WORK TO COMPLETE » Search the records for the string "pink" and copy every line where it turns up.

PROVIDED RECORDS »
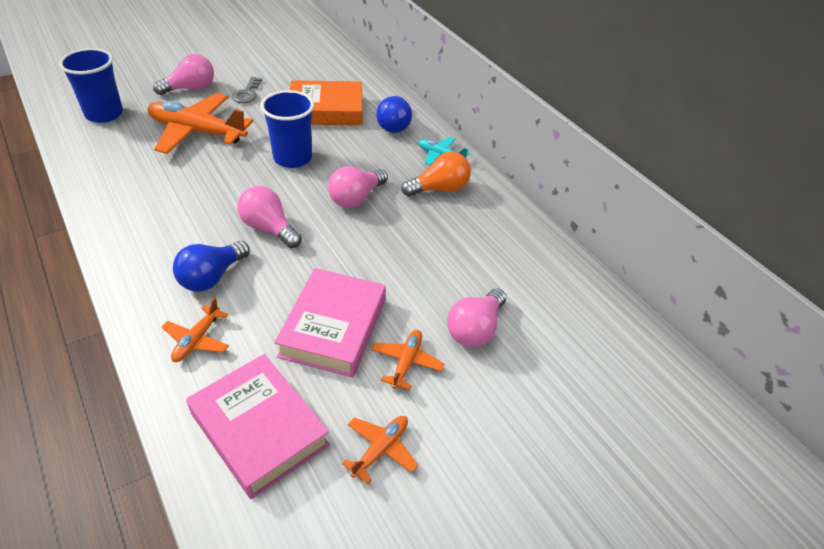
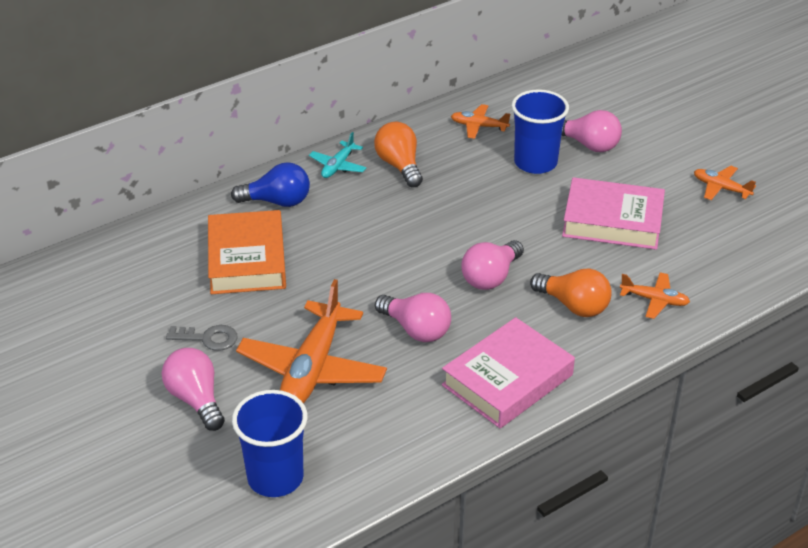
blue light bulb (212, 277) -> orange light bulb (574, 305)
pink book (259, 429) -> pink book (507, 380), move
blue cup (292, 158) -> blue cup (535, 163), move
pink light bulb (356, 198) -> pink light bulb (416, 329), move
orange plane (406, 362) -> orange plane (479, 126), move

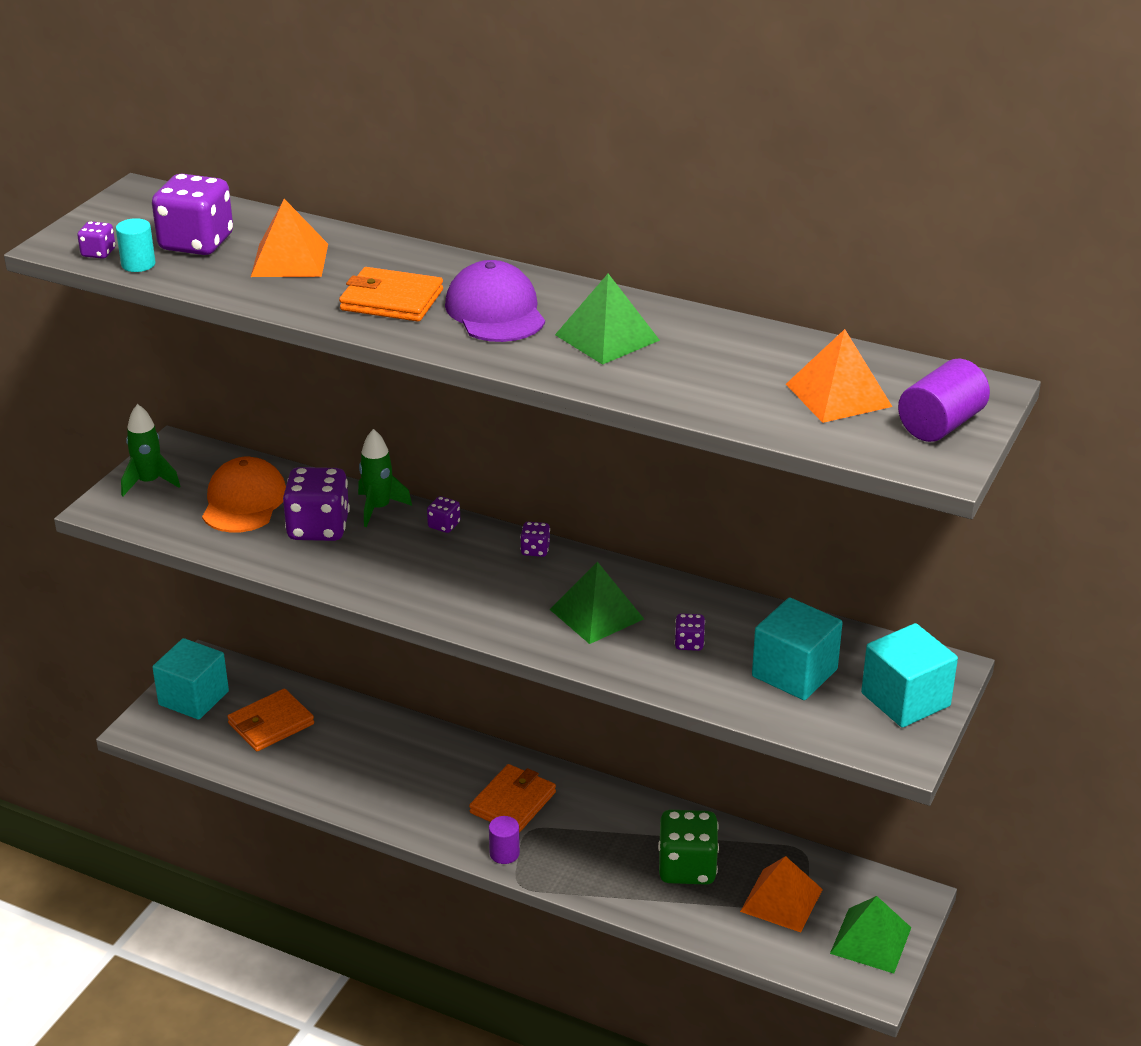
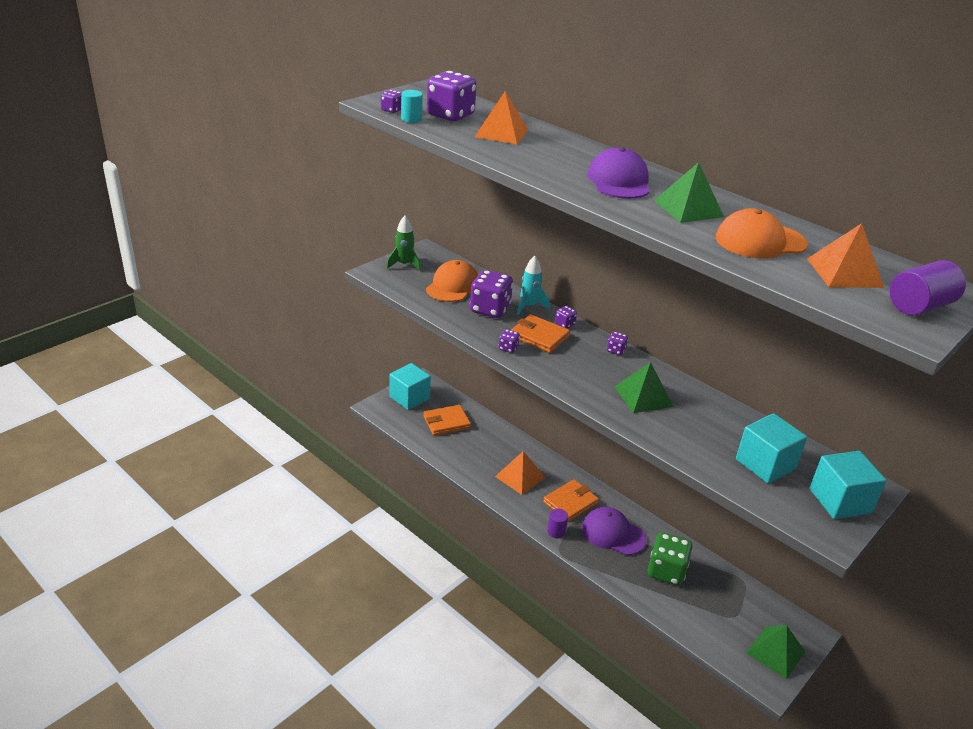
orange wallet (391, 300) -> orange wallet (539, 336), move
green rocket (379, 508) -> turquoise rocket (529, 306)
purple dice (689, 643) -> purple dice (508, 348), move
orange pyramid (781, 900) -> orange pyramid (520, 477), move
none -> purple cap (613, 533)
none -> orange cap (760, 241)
---
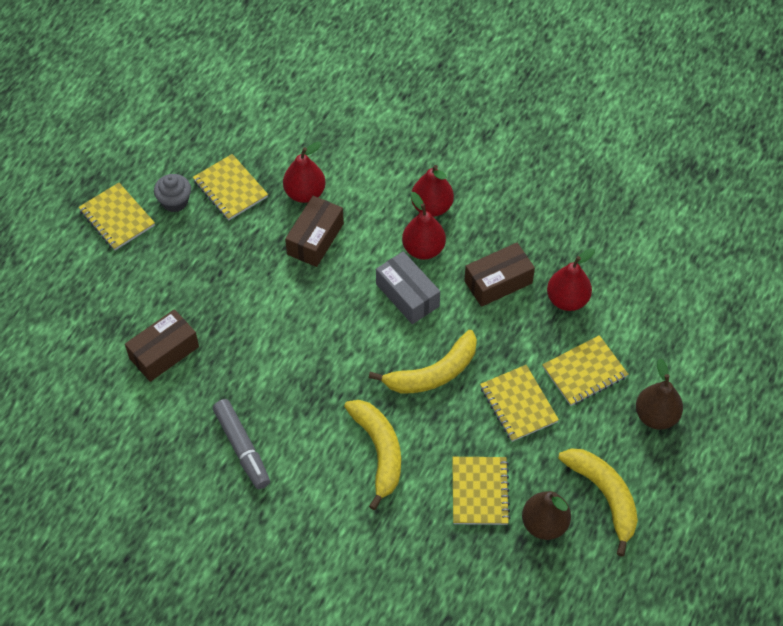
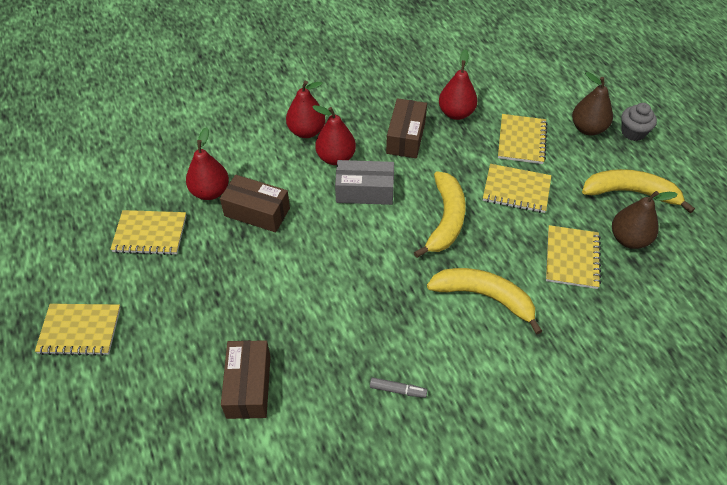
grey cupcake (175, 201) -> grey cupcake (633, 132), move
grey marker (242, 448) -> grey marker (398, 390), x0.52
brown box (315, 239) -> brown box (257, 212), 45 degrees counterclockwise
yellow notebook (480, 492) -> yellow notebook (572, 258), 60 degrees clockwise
==
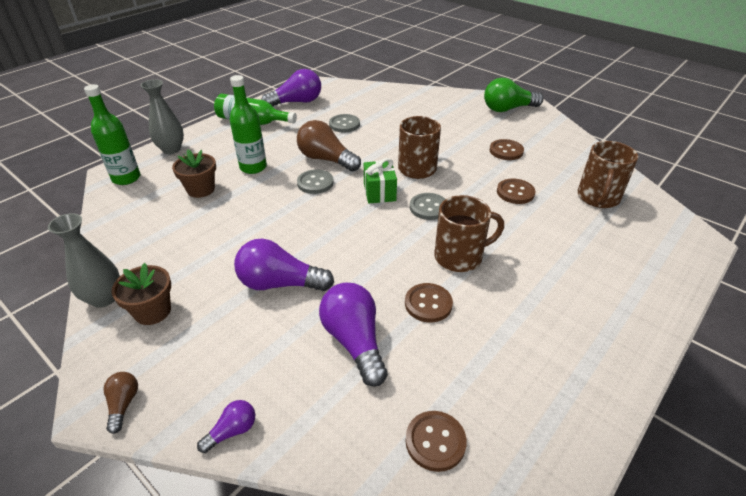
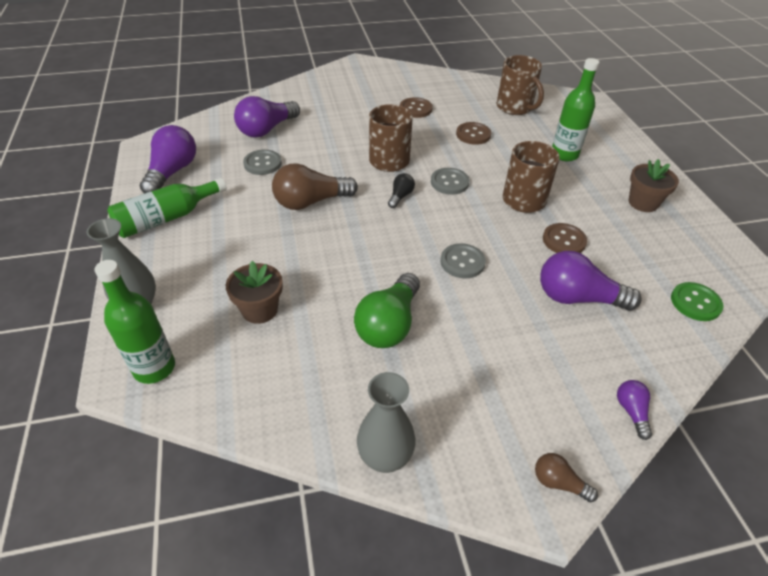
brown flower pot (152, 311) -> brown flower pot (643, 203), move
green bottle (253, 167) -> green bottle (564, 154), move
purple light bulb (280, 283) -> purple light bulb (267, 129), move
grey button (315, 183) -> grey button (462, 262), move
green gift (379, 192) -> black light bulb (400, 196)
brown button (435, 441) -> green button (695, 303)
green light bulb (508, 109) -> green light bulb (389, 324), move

TASK ANSWER »
pink book (259, 429) -> pink book (507, 380), move
pink light bulb (356, 198) -> pink light bulb (416, 329), move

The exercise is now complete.